## Data in this exercise
..........

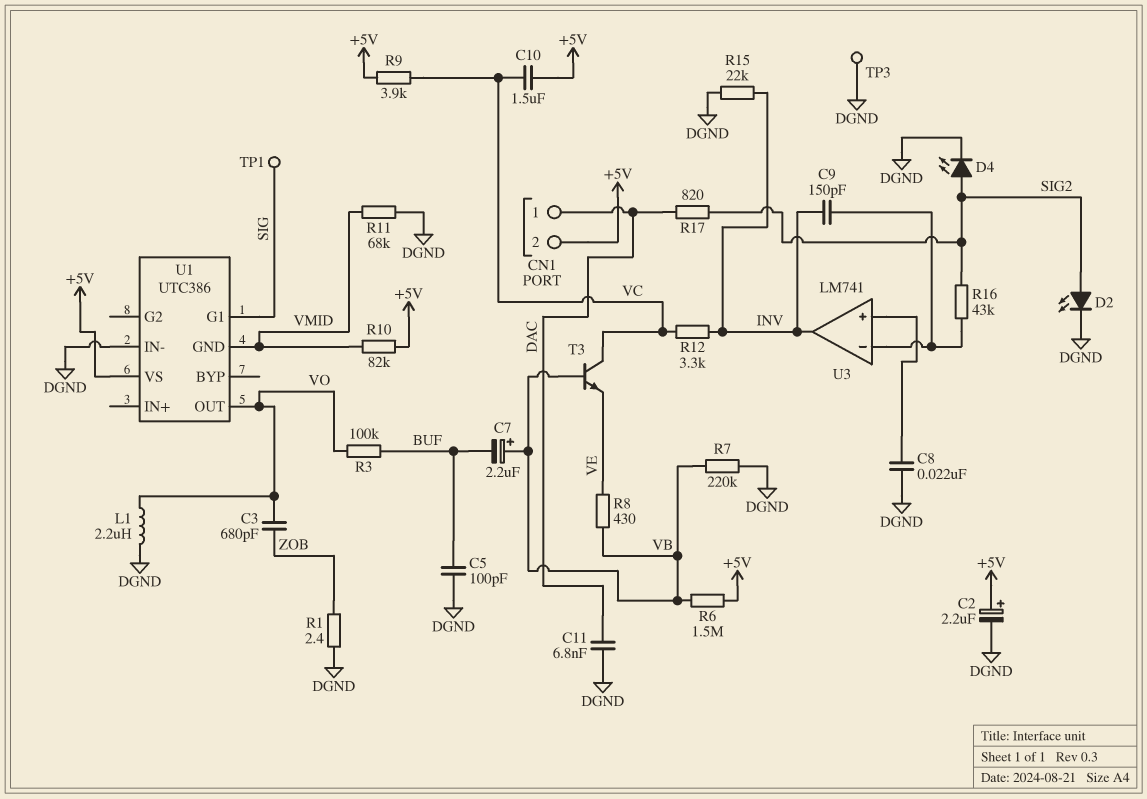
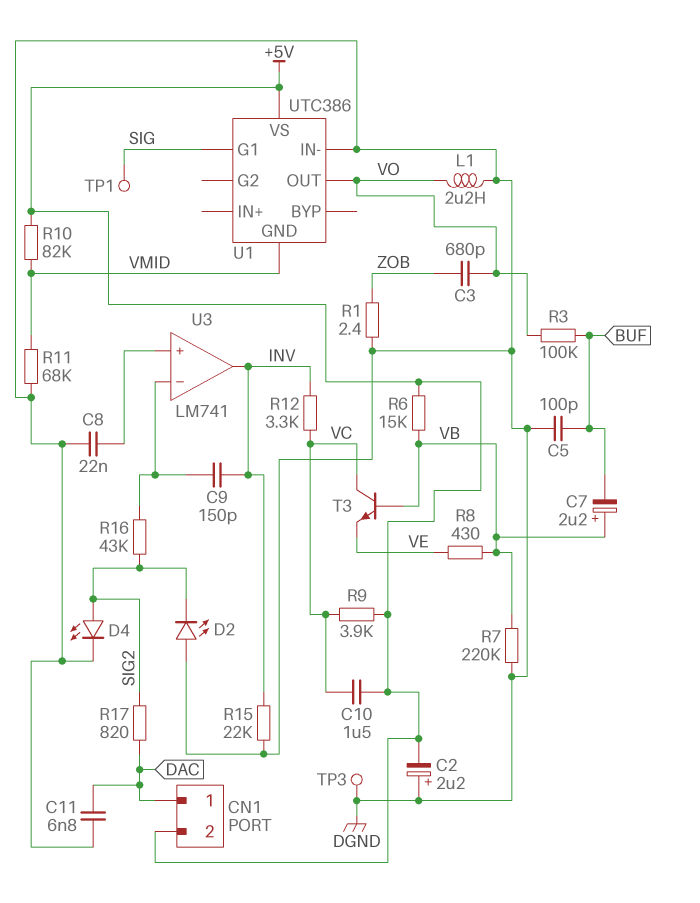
C2: 2.2uF (plus +5V, minus DGND) -> 2.2uF (plus DGND, minus +5V)
D2: LED (A SIG2, K DGND) -> LED (A DGND, K SIG2)
R6: 1.5M (+5V, VB) -> 15k (+5V, VB)

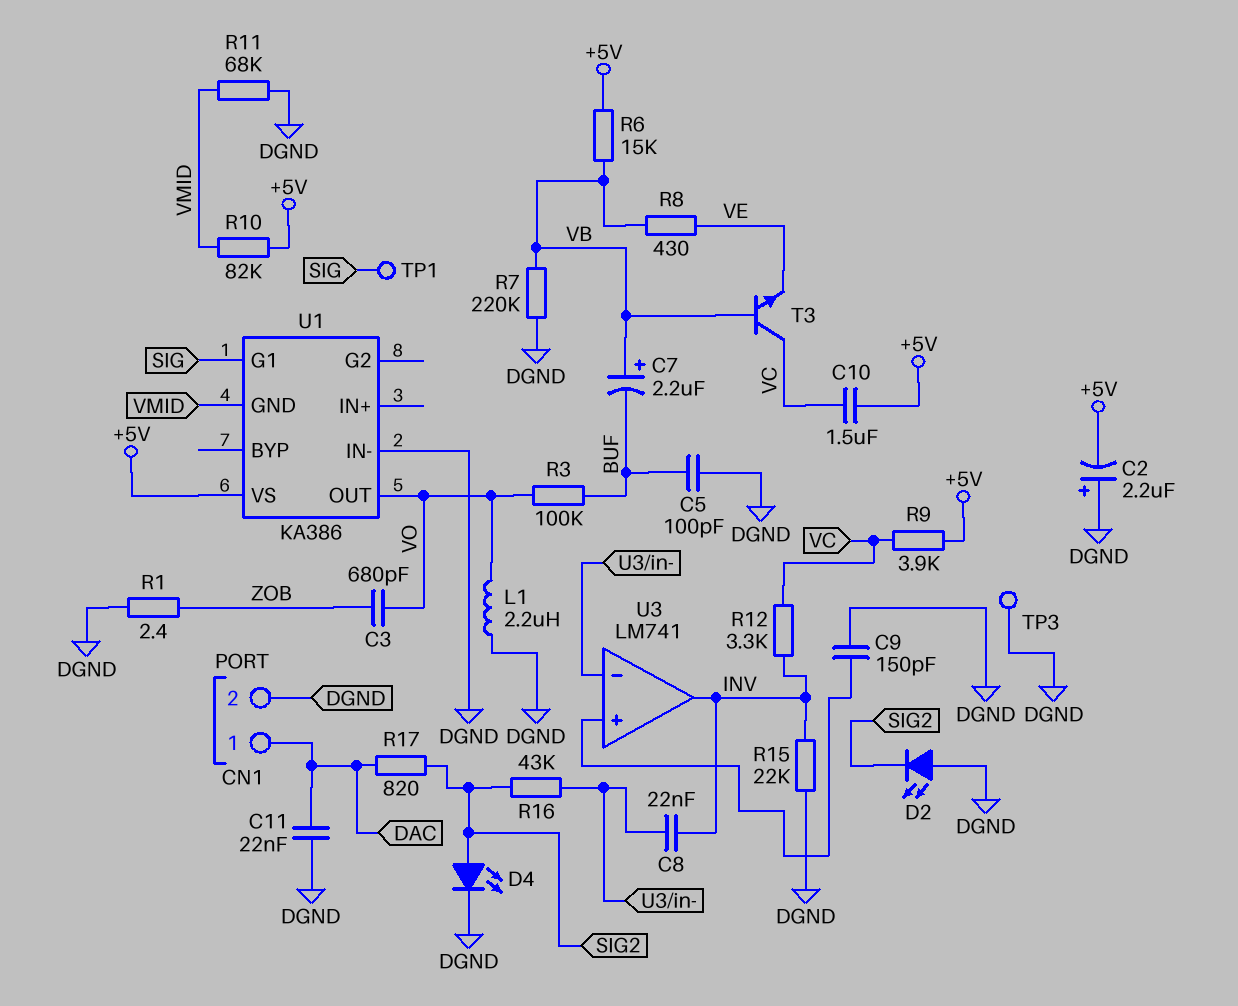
C8: 22nF (DGND, U3/in+) -> 22nF (INV, U3/in-)
C9: 150pF (INV, U3/in-) -> 150pF (DGND, U3/in+)
C11: 6.8nF (DAC, DGND) -> 22nF (DAC, DGND)
CN1 pin 2: +5V -> DGND
U1: UTC386 -> KA386

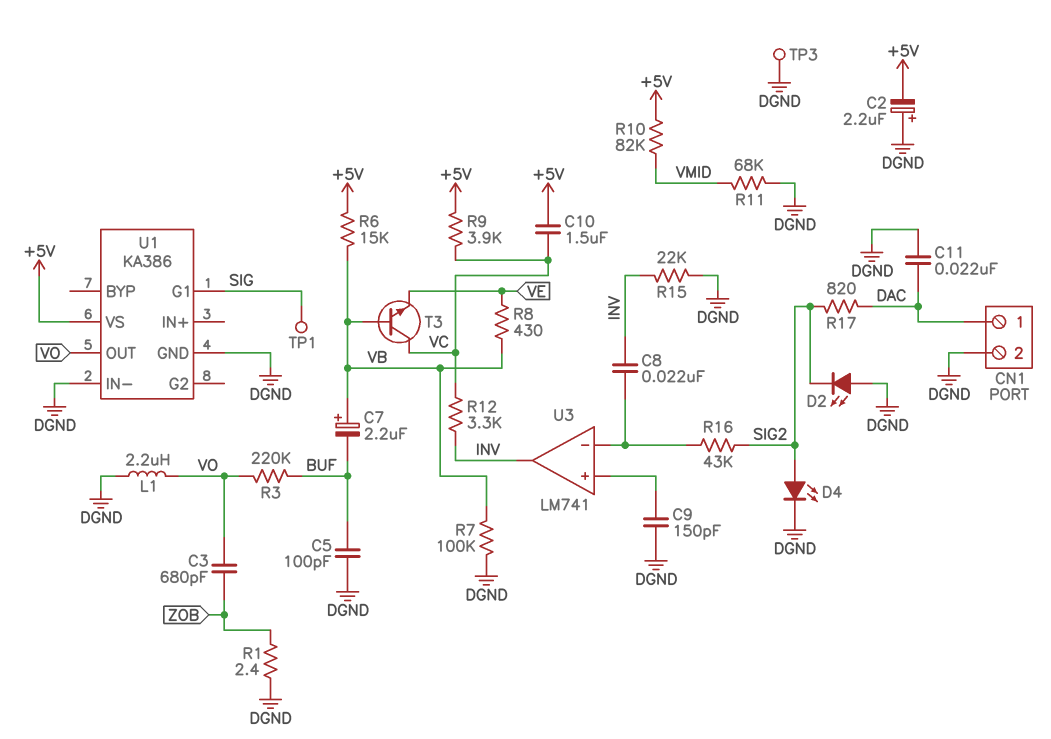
R3: 100k (BUF, VO) -> 220k (BUF, VO)
R7: 220k (DGND, VB) -> 100k (DGND, VB)
U1 pin GND: VMID -> DGND

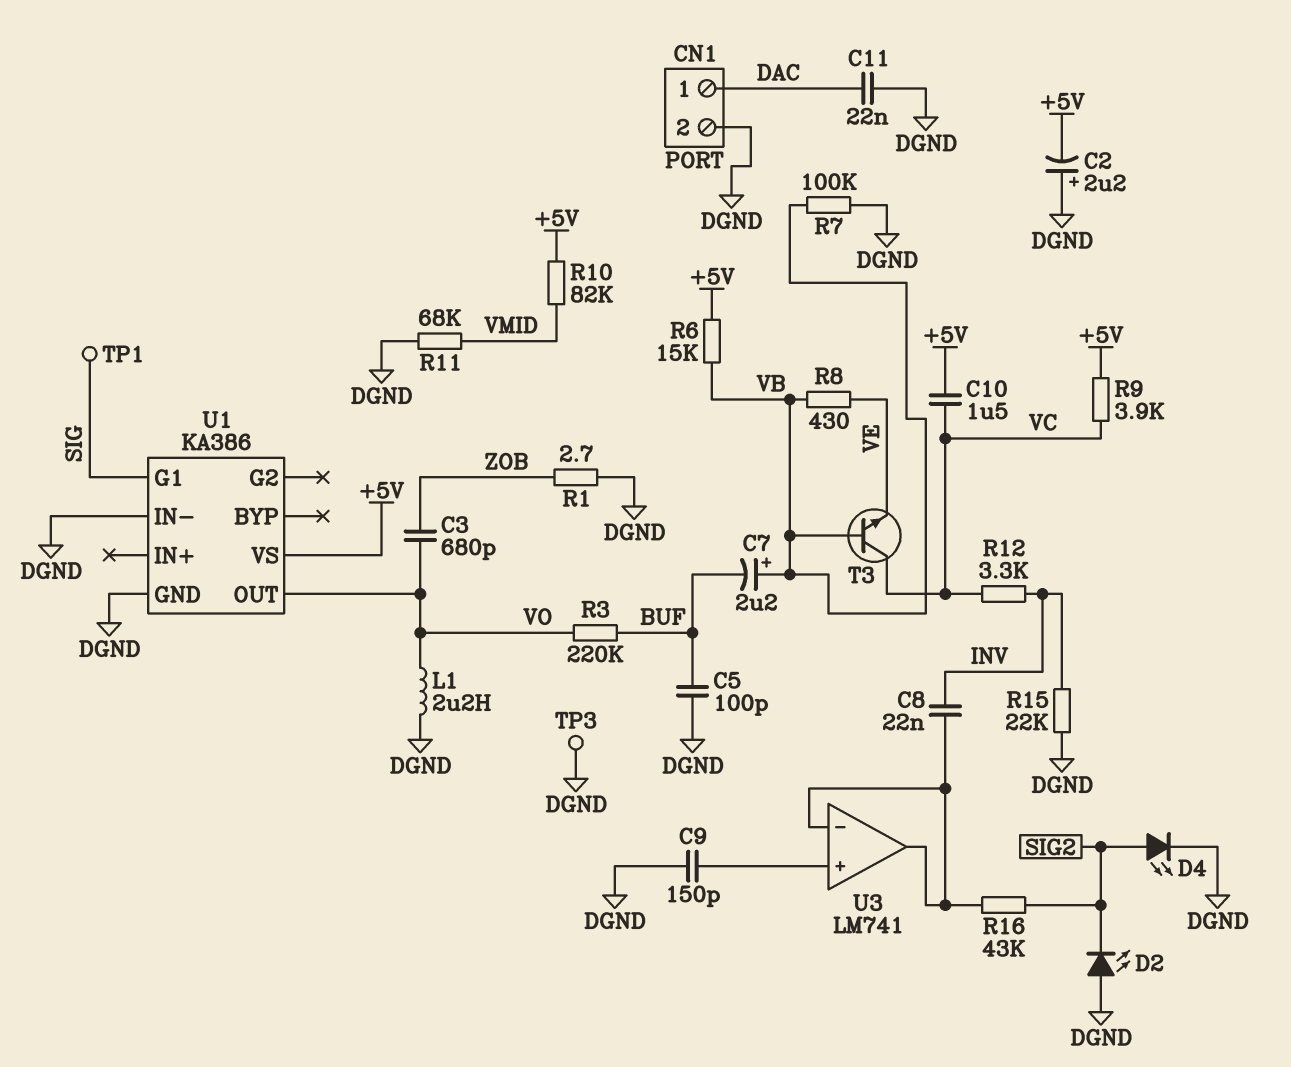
R1: 2.4 (DGND, ZOB) -> 2.7 (DGND, ZOB)
R17: 820 (DAC, SIG2) -> none
U3 pin out: INV -> U3/in-

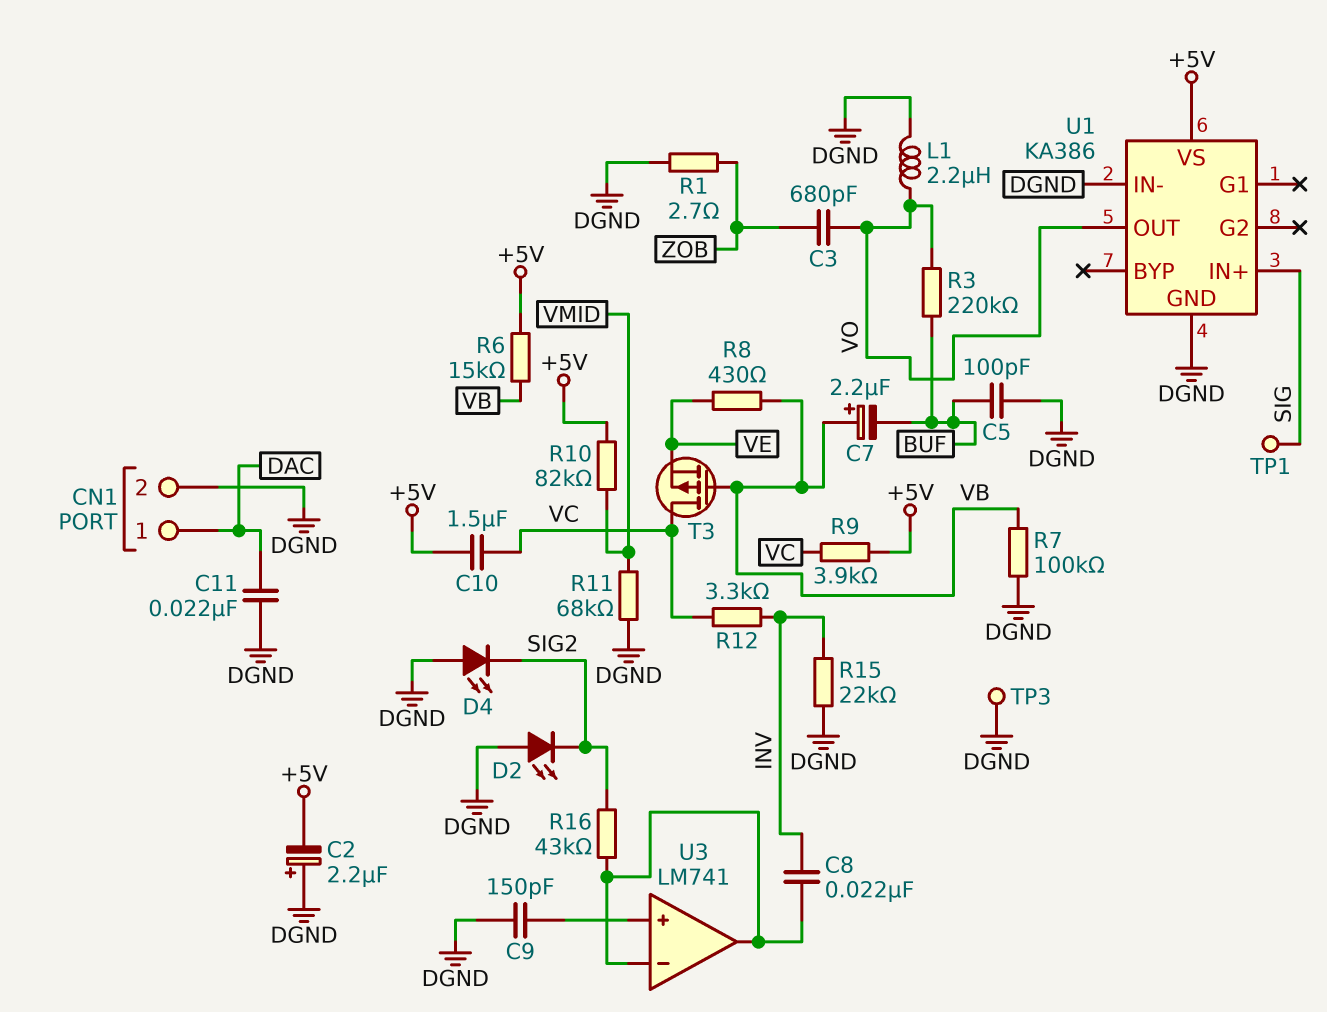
D4: LED (A SIG2, K DGND) -> LED (A DGND, K SIG2)
T3: NPN (B VB, C VC, E VE) -> PMOS (G VB, D VC, S VE)
U1 pin G1: SIG -> none
U1 pin IN+: none -> SIG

..........

## What is required
Write out exactly the lines from the line holding "D4: LED (A SIG2, K" through the last line of the data, and nothing besides those lines.

## Finished task
D4: LED (A SIG2, K DGND) -> LED (A DGND, K SIG2)
T3: NPN (B VB, C VC, E VE) -> PMOS (G VB, D VC, S VE)
U1 pin G1: SIG -> none
U1 pin IN+: none -> SIG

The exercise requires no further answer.